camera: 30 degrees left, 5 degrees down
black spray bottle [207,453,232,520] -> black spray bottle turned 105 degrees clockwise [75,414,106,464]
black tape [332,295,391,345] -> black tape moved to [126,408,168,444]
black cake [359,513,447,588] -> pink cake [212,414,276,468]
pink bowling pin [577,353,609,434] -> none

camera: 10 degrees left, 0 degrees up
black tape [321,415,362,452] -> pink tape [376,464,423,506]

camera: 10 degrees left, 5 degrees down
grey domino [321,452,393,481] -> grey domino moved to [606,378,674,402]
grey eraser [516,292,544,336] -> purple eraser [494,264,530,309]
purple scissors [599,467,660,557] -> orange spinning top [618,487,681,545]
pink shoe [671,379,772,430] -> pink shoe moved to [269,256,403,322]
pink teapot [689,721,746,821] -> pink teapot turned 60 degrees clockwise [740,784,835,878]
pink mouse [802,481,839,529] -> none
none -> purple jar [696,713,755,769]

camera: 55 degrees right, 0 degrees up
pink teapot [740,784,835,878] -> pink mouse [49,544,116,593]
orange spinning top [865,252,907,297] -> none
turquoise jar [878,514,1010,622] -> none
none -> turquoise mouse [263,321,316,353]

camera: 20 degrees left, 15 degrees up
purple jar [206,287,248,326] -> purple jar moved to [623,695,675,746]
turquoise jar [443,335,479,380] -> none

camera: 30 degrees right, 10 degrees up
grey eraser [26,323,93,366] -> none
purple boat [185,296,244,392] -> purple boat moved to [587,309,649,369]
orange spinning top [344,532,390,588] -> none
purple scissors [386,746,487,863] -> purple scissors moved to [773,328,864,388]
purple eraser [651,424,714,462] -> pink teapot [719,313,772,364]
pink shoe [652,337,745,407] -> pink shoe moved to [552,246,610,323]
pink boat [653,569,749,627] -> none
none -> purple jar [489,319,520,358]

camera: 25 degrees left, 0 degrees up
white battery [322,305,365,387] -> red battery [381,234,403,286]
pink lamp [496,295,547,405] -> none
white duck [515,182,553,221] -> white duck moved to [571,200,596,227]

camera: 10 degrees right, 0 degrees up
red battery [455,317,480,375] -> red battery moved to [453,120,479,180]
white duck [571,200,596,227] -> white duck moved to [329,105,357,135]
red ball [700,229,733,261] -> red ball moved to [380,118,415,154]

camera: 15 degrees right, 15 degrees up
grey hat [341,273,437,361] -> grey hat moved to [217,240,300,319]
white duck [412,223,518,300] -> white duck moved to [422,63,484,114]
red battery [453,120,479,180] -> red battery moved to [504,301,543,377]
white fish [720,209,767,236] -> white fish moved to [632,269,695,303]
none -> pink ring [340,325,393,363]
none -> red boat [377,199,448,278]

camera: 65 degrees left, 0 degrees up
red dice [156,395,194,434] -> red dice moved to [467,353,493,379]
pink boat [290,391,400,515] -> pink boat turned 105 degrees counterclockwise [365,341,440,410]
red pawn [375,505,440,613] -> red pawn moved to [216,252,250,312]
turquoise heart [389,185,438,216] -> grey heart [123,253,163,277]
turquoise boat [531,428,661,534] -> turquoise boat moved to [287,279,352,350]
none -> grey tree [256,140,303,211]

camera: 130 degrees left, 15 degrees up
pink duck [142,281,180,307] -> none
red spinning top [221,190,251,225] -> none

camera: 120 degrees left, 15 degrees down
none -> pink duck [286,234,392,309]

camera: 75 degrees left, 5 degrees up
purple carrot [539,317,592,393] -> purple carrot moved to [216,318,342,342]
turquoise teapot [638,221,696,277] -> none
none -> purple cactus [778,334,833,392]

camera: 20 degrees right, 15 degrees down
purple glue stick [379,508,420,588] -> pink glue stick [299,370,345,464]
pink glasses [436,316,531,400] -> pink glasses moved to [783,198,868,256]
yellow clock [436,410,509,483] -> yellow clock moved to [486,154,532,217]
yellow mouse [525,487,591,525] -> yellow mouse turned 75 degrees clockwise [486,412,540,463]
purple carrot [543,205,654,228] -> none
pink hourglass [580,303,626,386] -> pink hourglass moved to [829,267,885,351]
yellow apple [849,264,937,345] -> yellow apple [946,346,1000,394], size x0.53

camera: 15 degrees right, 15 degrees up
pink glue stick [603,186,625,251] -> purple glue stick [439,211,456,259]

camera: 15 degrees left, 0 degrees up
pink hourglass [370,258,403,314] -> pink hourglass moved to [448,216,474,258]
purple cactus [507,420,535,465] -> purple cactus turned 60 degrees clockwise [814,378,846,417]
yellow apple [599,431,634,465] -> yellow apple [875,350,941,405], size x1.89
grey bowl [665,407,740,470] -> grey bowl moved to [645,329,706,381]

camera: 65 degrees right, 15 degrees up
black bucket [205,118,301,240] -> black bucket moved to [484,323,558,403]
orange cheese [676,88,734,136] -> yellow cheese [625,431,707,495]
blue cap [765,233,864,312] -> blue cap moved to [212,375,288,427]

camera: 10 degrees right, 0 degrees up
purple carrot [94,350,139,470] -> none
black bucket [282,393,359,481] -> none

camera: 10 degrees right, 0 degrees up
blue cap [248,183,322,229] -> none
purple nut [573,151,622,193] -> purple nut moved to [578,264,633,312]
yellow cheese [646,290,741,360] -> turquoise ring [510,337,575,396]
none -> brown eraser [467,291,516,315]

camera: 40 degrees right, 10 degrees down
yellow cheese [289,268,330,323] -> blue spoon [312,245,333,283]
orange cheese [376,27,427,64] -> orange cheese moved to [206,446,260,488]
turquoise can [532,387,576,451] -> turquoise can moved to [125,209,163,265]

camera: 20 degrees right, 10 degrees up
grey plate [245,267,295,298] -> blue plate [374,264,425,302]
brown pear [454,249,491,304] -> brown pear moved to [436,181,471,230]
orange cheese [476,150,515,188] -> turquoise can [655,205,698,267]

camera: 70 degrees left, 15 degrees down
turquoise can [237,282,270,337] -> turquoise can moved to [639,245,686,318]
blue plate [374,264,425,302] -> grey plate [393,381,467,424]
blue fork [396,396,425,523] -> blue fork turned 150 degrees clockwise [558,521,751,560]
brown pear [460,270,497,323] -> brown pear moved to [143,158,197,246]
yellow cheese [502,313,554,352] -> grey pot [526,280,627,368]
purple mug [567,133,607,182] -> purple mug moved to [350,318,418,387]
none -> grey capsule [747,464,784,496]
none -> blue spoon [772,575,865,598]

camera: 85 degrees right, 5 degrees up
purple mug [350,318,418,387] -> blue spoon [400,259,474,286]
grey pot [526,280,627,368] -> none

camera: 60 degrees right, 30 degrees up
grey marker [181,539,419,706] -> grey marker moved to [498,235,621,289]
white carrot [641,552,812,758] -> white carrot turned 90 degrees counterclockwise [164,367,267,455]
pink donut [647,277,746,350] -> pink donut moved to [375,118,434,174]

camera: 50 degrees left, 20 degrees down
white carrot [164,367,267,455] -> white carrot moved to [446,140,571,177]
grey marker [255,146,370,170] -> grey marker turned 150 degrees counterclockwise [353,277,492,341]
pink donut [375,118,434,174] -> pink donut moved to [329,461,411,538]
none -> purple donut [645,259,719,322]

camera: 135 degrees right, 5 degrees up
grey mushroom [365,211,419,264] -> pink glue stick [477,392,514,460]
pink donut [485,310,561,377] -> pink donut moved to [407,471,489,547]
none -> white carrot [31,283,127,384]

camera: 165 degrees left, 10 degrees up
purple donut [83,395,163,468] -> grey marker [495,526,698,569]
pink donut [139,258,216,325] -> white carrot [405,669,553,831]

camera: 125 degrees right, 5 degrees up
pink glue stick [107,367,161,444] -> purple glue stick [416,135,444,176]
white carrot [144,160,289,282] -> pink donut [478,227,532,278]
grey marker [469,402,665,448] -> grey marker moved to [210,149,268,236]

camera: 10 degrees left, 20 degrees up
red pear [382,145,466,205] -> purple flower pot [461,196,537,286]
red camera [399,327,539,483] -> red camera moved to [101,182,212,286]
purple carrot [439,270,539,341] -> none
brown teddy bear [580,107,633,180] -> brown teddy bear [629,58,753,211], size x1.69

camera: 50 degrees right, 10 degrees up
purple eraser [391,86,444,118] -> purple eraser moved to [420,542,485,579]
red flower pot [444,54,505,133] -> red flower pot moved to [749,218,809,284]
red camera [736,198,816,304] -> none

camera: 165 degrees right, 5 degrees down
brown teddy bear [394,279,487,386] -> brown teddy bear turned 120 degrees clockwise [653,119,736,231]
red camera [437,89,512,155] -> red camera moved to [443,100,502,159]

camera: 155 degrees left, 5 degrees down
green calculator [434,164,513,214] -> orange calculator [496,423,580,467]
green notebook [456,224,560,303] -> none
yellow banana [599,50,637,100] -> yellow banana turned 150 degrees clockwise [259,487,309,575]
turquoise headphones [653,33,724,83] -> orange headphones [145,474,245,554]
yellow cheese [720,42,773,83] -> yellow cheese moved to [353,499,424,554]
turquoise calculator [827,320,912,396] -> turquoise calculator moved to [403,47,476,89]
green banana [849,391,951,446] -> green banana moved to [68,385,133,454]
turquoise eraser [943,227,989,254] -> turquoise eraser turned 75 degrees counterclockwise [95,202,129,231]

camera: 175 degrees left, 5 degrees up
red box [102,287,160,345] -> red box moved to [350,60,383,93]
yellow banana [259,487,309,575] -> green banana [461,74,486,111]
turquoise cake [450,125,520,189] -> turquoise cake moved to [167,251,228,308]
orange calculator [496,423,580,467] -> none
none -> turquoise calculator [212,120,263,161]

==========

The problem
Given the data above, transcribe exactly the lines from the one containing "camera: 165 degrees left, 10 degrees up" down to the one containing "brown teddy bear [394,279,487,386]", and no others.

Answer box
camera: 165 degrees left, 10 degrees up
purple donut [83,395,163,468] -> grey marker [495,526,698,569]
pink donut [139,258,216,325] -> white carrot [405,669,553,831]

camera: 125 degrees right, 5 degrees up
pink glue stick [107,367,161,444] -> purple glue stick [416,135,444,176]
white carrot [144,160,289,282] -> pink donut [478,227,532,278]
grey marker [469,402,665,448] -> grey marker moved to [210,149,268,236]

camera: 10 degrees left, 20 degrees up
red pear [382,145,466,205] -> purple flower pot [461,196,537,286]
red camera [399,327,539,483] -> red camera moved to [101,182,212,286]
purple carrot [439,270,539,341] -> none
brown teddy bear [580,107,633,180] -> brown teddy bear [629,58,753,211], size x1.69

camera: 50 degrees right, 10 degrees up
purple eraser [391,86,444,118] -> purple eraser moved to [420,542,485,579]
red flower pot [444,54,505,133] -> red flower pot moved to [749,218,809,284]
red camera [736,198,816,304] -> none

camera: 165 degrees right, 5 degrees down
brown teddy bear [394,279,487,386] -> brown teddy bear turned 120 degrees clockwise [653,119,736,231]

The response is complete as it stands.